** Opening TASK DATA block **
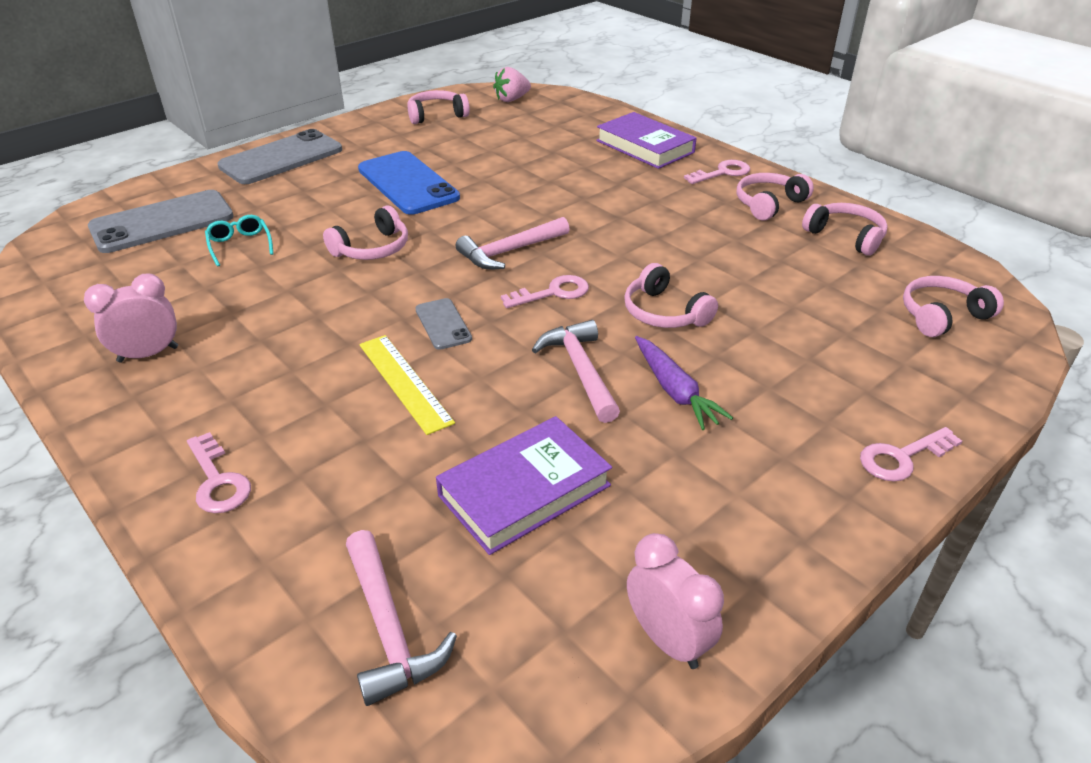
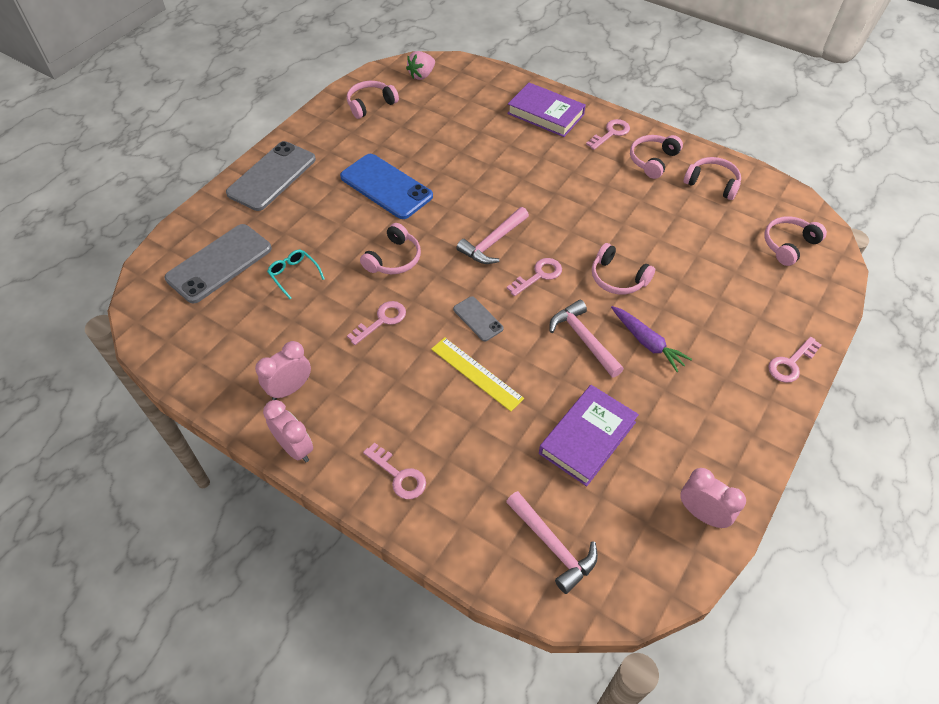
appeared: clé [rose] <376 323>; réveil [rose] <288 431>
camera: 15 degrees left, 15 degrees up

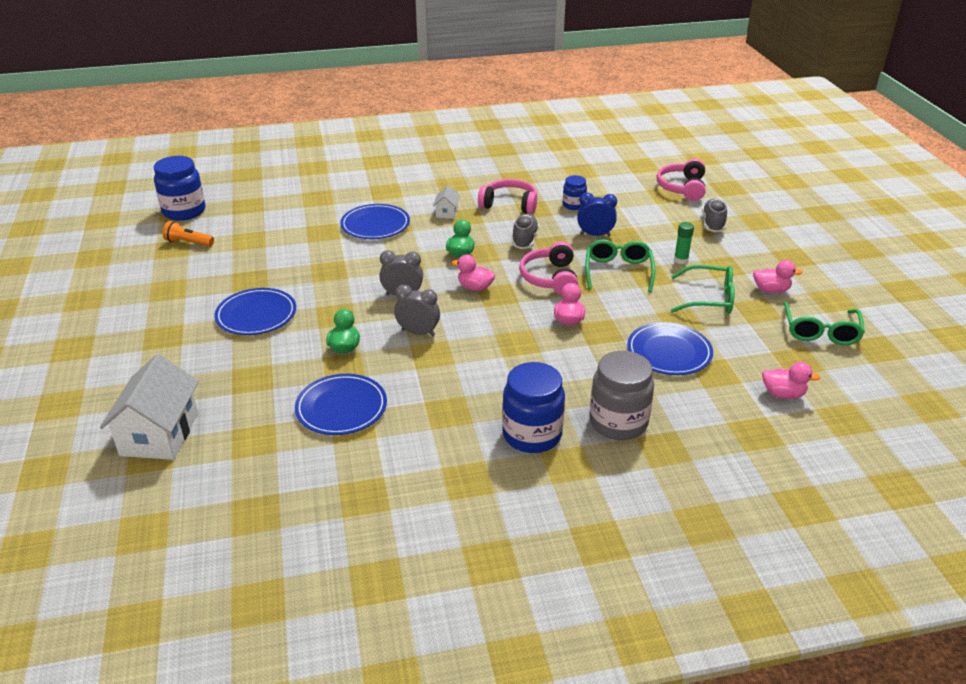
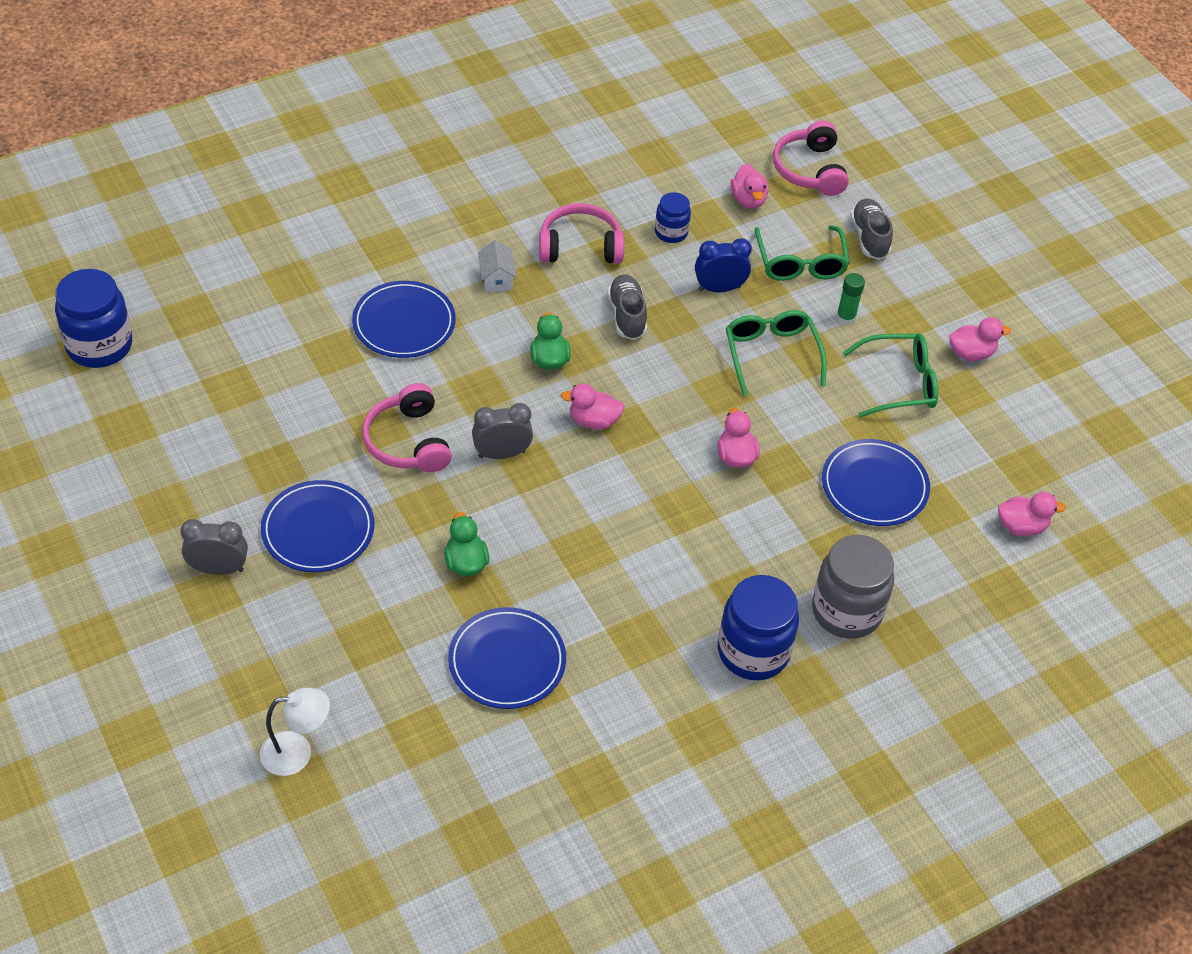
missing: lampe de poche [orange] <188 234>
appeared: canard [rose] <750 186>
relocated: casque audio [rose] <548 268> to <407 428>; réveil [gris] <417 310> to <214 547>; lunettes [vert] <824 323> to <802 253>
exchanged: maison [blanc] <149 407> to lampe [blanc] <295 732>
camera: 20 degrees left, 15 degrees up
** Closing TASK DATA block **
(TASK PROMPT):
Repeat the whole of the material above exactly, but keep the pictures out.

(OUTPUT OF THE EXERCISE):
appeared: clé [rose] <376 323>; réveil [rose] <288 431>
camera: 15 degrees left, 15 degrees up

missing: lampe de poche [orange] <188 234>
appeared: canard [rose] <750 186>
relocated: casque audio [rose] <548 268> to <407 428>; réveil [gris] <417 310> to <214 547>; lunettes [vert] <824 323> to <802 253>
exchanged: maison [blanc] <149 407> to lampe [blanc] <295 732>
camera: 20 degrees left, 15 degrees up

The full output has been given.